Entries taken from a collection

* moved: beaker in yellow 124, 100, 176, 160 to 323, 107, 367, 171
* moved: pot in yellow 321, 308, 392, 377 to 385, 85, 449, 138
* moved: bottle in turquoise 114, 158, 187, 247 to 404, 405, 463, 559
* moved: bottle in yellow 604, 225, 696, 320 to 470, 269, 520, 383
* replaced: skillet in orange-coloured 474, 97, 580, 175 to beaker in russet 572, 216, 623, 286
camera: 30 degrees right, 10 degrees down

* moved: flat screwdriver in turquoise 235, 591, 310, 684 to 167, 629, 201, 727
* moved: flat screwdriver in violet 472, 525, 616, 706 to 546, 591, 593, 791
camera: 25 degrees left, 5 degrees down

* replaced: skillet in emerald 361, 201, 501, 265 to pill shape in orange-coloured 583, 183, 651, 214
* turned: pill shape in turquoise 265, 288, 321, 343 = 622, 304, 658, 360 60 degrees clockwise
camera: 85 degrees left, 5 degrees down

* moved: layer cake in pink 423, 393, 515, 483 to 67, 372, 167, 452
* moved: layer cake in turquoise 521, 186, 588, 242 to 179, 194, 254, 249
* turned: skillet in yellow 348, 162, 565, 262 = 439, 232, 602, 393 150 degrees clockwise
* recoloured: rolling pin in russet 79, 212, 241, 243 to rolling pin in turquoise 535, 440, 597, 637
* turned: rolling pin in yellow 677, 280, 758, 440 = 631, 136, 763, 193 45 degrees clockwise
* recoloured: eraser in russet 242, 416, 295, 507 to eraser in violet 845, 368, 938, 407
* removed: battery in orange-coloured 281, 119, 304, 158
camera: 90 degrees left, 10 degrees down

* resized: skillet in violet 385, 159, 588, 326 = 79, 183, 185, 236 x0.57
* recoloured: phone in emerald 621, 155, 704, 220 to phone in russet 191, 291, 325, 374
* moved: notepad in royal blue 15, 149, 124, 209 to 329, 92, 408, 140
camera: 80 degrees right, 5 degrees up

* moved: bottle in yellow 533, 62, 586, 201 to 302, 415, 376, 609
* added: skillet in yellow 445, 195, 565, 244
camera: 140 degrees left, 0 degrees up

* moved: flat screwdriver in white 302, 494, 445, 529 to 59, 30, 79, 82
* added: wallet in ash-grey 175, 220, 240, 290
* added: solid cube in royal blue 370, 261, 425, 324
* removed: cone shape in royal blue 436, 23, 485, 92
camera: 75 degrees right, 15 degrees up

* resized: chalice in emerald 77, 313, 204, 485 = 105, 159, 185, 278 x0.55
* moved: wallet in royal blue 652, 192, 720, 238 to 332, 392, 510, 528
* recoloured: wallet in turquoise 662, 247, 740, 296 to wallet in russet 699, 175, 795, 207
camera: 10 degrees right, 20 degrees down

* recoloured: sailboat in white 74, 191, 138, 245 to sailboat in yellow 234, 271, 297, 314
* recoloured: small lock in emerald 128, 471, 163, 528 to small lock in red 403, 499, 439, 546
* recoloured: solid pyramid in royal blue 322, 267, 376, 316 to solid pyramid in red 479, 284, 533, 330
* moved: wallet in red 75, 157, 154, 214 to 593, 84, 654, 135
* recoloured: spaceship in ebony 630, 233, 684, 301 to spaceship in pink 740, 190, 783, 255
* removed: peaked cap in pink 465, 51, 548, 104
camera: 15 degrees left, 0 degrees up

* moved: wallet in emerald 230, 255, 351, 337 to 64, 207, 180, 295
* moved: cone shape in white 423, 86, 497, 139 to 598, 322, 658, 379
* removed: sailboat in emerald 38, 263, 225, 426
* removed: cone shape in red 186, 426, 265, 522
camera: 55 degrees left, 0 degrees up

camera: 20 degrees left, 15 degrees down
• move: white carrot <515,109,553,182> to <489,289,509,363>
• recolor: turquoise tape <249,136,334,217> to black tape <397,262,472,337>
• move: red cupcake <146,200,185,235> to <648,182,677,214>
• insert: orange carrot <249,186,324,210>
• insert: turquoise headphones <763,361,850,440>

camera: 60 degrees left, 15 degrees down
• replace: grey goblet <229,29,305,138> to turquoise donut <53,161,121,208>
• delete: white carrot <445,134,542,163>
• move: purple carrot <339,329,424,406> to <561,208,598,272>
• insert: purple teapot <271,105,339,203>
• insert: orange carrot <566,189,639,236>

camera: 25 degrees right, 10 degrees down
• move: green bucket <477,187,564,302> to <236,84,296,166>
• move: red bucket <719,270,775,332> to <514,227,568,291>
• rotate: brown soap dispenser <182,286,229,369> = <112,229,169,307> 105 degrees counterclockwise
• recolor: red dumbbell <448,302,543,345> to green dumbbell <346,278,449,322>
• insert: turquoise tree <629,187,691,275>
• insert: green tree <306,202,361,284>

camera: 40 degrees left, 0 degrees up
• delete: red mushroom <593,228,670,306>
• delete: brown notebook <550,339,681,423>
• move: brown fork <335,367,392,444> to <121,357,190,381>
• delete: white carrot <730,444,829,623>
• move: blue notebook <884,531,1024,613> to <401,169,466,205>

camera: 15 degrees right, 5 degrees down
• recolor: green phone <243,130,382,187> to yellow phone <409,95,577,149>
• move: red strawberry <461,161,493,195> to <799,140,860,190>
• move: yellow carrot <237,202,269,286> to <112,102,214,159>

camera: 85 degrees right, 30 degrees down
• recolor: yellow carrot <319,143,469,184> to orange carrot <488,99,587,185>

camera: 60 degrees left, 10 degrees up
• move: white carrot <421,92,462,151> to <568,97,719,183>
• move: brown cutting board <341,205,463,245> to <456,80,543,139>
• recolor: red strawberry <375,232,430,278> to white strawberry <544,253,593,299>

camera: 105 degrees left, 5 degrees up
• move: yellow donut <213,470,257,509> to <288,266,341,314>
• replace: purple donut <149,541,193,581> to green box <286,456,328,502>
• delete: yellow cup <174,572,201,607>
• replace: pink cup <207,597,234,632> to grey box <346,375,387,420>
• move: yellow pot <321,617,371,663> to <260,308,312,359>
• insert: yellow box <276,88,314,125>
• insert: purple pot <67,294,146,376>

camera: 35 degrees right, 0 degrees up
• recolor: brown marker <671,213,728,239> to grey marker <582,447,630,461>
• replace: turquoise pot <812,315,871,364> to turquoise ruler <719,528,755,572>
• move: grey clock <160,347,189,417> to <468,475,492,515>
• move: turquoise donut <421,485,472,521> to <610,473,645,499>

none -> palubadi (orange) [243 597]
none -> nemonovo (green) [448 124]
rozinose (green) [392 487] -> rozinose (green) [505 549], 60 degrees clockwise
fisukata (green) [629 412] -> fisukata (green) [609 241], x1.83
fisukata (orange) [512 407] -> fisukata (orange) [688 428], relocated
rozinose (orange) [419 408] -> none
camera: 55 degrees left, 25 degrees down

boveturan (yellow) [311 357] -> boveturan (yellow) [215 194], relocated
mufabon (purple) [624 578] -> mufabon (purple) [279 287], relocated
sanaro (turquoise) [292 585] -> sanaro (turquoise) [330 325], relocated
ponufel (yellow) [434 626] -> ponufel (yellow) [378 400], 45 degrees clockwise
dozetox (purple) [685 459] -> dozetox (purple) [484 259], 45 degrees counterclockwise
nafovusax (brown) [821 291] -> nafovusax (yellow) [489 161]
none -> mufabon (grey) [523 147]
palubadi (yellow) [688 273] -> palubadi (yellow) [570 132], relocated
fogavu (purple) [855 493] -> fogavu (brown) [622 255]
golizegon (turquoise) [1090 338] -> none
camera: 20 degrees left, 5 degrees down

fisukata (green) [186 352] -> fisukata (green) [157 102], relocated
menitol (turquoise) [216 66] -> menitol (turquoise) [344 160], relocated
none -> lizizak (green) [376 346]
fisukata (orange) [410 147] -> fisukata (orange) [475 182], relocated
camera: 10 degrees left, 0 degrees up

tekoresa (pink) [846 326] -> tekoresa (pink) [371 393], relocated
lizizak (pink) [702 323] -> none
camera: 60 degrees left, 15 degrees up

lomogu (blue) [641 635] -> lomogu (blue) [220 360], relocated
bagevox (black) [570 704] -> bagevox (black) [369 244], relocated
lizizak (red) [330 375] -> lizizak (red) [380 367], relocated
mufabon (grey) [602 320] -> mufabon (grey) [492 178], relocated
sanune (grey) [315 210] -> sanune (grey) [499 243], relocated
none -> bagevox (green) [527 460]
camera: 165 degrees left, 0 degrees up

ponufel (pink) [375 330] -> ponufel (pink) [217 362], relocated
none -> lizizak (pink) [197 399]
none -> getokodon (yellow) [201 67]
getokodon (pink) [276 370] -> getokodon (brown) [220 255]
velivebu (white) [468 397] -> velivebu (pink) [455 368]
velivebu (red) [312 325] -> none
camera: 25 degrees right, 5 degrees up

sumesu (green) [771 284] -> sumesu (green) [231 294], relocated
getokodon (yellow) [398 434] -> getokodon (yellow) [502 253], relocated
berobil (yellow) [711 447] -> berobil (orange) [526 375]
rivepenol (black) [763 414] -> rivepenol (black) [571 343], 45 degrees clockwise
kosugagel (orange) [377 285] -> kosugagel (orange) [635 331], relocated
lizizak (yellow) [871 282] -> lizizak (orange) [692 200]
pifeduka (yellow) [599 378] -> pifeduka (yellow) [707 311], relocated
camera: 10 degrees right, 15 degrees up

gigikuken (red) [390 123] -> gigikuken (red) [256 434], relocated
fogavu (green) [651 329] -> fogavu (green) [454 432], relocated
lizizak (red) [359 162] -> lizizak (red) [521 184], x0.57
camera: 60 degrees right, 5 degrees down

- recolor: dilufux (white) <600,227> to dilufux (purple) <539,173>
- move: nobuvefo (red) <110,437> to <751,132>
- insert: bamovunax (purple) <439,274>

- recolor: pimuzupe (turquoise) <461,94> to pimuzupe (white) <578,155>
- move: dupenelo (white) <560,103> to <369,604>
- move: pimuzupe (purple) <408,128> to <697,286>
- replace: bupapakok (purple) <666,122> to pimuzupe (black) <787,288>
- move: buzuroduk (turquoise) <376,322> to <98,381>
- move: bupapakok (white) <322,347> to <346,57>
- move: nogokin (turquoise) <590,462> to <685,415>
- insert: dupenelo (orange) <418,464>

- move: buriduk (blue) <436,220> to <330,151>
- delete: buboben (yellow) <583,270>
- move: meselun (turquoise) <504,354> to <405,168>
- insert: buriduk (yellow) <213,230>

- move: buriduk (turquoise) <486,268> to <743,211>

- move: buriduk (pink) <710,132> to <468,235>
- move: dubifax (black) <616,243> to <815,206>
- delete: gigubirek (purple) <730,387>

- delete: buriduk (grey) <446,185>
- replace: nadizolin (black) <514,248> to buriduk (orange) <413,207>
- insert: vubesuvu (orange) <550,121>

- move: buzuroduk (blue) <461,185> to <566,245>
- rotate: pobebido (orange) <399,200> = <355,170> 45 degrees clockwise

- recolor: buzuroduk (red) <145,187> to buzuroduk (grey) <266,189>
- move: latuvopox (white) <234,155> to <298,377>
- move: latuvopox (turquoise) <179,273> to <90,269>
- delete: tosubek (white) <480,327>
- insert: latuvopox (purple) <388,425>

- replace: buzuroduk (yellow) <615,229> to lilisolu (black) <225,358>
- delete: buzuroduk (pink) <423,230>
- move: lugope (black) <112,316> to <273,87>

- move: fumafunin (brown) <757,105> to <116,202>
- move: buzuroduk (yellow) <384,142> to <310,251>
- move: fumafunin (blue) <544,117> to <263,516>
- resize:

DESCRIPTION OF THE TASK: Beginning at the line with "kosugagel (orange) [377" and stopping after the line with "- move: nobuvefo (red) <110,437> to <751,132>", please write out every line of the data above exactly and nothing else.

ANSWER FOR THIS EXERCISE:
kosugagel (orange) [377 285] -> kosugagel (orange) [635 331], relocated
lizizak (yellow) [871 282] -> lizizak (orange) [692 200]
pifeduka (yellow) [599 378] -> pifeduka (yellow) [707 311], relocated
camera: 10 degrees right, 15 degrees up

gigikuken (red) [390 123] -> gigikuken (red) [256 434], relocated
fogavu (green) [651 329] -> fogavu (green) [454 432], relocated
lizizak (red) [359 162] -> lizizak (red) [521 184], x0.57
camera: 60 degrees right, 5 degrees down

- recolor: dilufux (white) <600,227> to dilufux (purple) <539,173>
- move: nobuvefo (red) <110,437> to <751,132>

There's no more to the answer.